SUPPLIED MATERIAL —

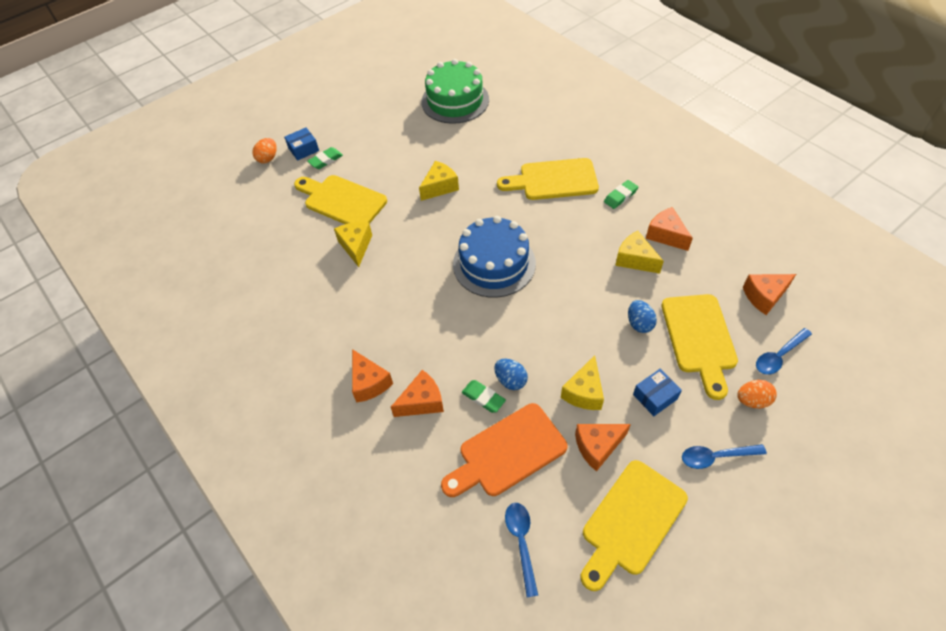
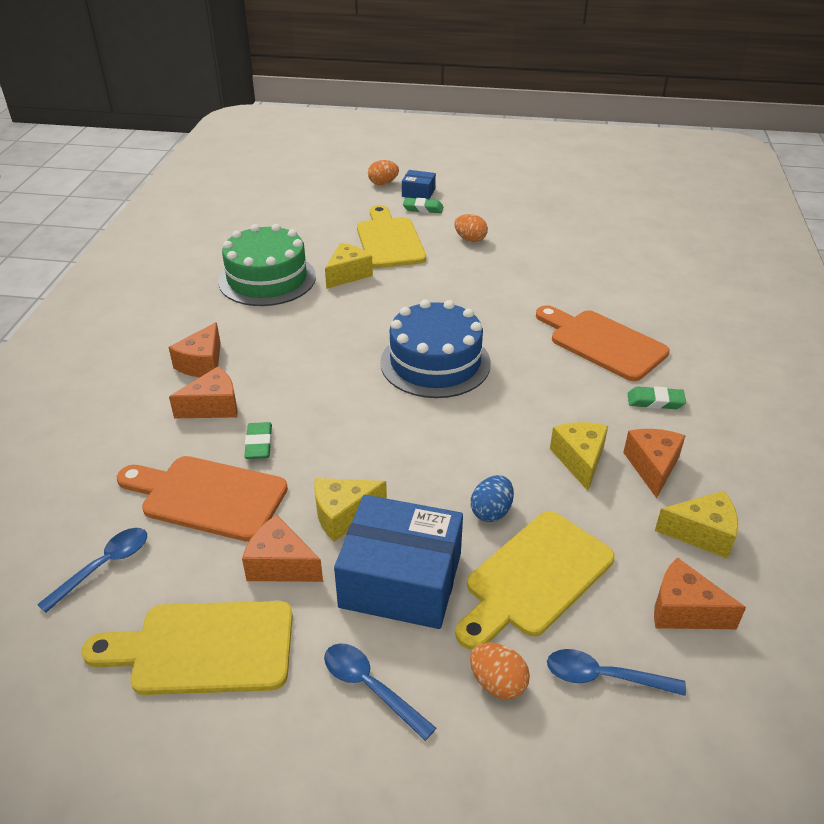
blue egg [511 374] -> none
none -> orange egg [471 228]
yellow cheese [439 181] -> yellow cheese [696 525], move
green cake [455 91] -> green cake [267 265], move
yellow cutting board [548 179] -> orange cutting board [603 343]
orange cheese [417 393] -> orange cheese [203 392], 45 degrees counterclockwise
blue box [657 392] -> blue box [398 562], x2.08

WHAT THIS TASK INVOLVES —
Word-for-word repeat, images excluded: return all the data.

RESPONSE TO THE EXERCISE —
blue egg [511 374] -> none
none -> orange egg [471 228]
yellow cheese [439 181] -> yellow cheese [696 525], move
green cake [455 91] -> green cake [267 265], move
yellow cutting board [548 179] -> orange cutting board [603 343]
orange cheese [417 393] -> orange cheese [203 392], 45 degrees counterclockwise
blue box [657 392] -> blue box [398 562], x2.08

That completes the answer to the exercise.